### REQUIRED WORK
Retype, word for word, only the lines from the one with "piano: (245, 354)" through the last line of the data below.
═════ RECORDS PROVIDED
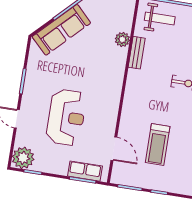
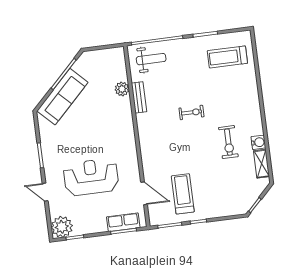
reception desk: (66, 117) -> (91, 177), turned -90
treadmill: (158, 145) -> (183, 194), moved, turned 180

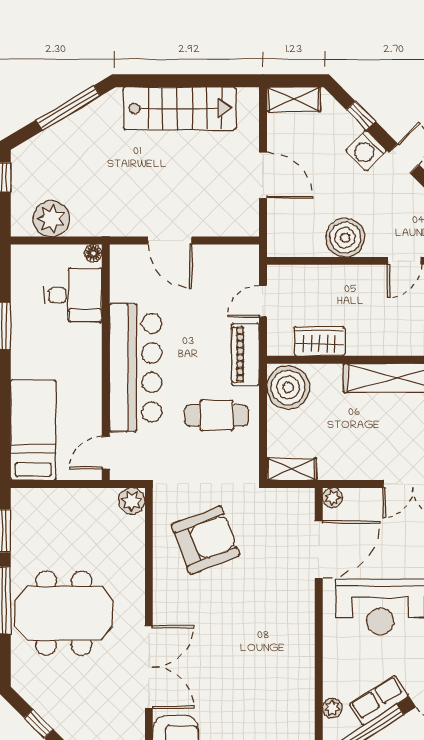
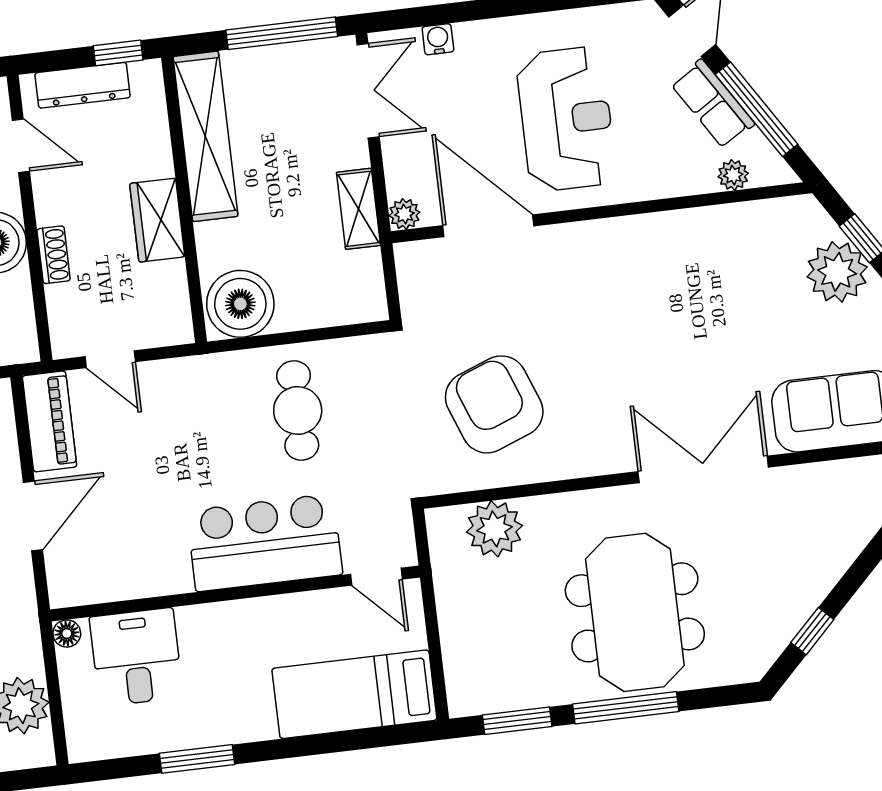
shoe rack: (333, 273) -> (54, 255), added
wardrobe: (319, 341) -> (157, 220), moved
piano: (245, 354) -> (50, 421), moved, turned -90
bar counter: (136, 368) -> (265, 543), width x0.73
shelving: (292, 469) -> (358, 209), moved
plant: (132, 501) -> (495, 529), moved, width x1.36, depth x1.36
══════════
### EXPECTED OUTPUT
piano: (245, 354) -> (50, 421), moved, turned -90
bar counter: (136, 368) -> (265, 543), width x0.73
shelving: (292, 469) -> (358, 209), moved
plant: (132, 501) -> (495, 529), moved, width x1.36, depth x1.36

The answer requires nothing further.